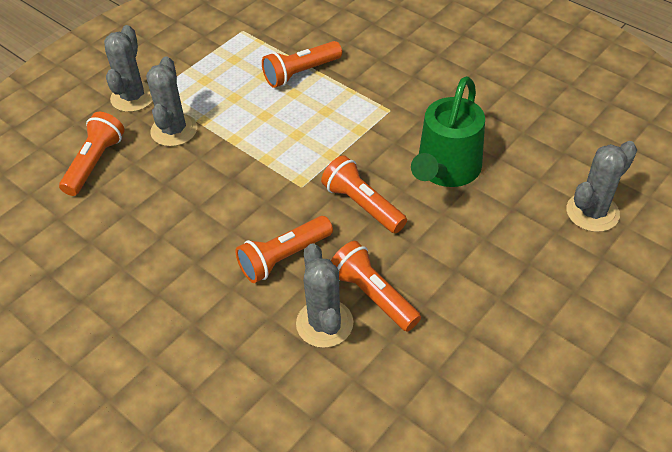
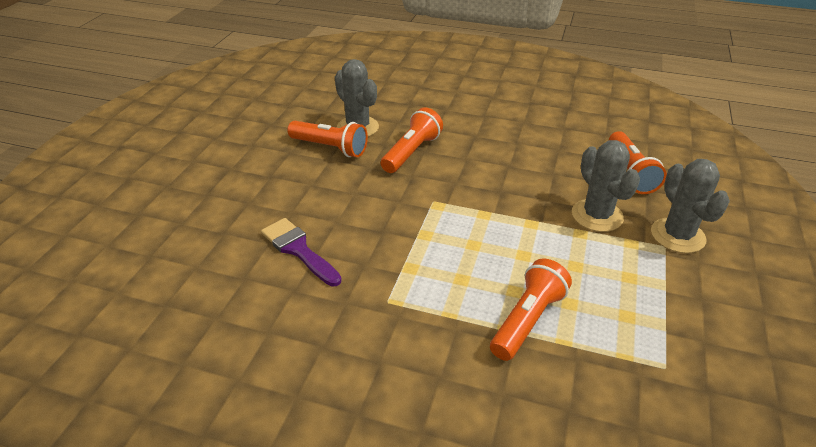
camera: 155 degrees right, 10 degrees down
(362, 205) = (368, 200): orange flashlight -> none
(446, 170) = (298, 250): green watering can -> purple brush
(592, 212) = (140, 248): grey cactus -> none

● ● ● ● ● ● ●

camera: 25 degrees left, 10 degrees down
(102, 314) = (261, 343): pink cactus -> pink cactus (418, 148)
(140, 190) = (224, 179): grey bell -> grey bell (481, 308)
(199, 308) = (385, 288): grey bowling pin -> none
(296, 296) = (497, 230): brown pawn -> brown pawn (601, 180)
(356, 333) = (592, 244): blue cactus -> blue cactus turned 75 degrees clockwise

● ● ● ● ● ● ●

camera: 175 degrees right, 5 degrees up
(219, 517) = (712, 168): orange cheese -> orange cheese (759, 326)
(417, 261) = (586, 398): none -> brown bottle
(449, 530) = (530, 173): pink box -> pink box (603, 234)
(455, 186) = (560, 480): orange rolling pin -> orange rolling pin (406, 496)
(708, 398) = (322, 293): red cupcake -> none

● ● ● ● ● ● ●

_TRY IT_
Retype only the lines above between the line with "(102, 314) = (261, 343): pink" and the line with "(356, 333) = (592, 244): blue", counting those two lines as well, and keep every character as it is.

_WRITTEN RESPONSE_
(102, 314) = (261, 343): pink cactus -> pink cactus (418, 148)
(140, 190) = (224, 179): grey bell -> grey bell (481, 308)
(199, 308) = (385, 288): grey bowling pin -> none
(296, 296) = (497, 230): brown pawn -> brown pawn (601, 180)
(356, 333) = (592, 244): blue cactus -> blue cactus turned 75 degrees clockwise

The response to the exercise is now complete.